*Aim of the exercise*
Type the listing below out again exactly. No images.

*Dataset excerpt*
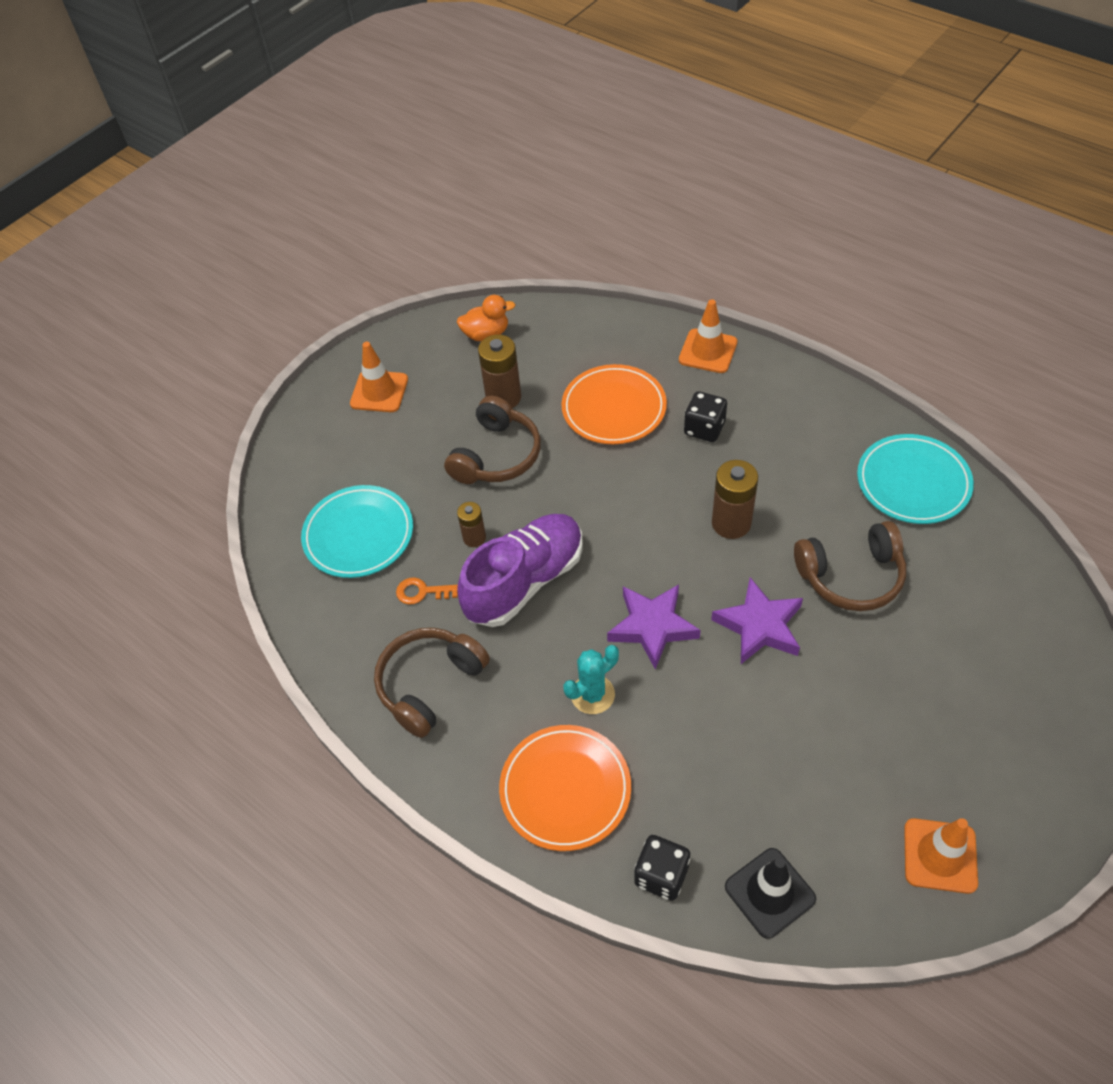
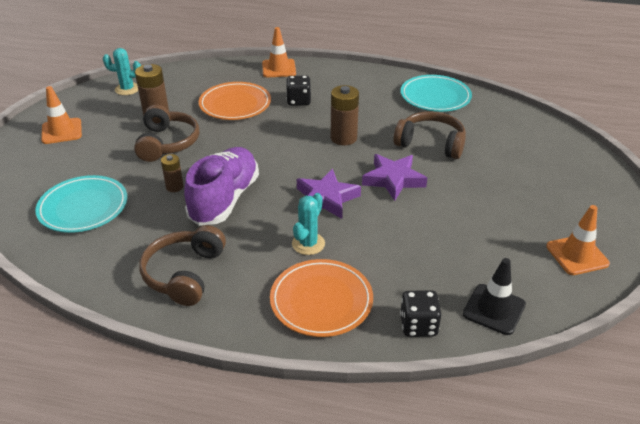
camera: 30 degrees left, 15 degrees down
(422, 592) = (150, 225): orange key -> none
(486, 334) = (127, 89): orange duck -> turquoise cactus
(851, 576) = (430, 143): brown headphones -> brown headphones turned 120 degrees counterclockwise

*Answer to the problem*
camera: 30 degrees left, 15 degrees down
(422, 592) = (150, 225): orange key -> none
(486, 334) = (127, 89): orange duck -> turquoise cactus
(851, 576) = (430, 143): brown headphones -> brown headphones turned 120 degrees counterclockwise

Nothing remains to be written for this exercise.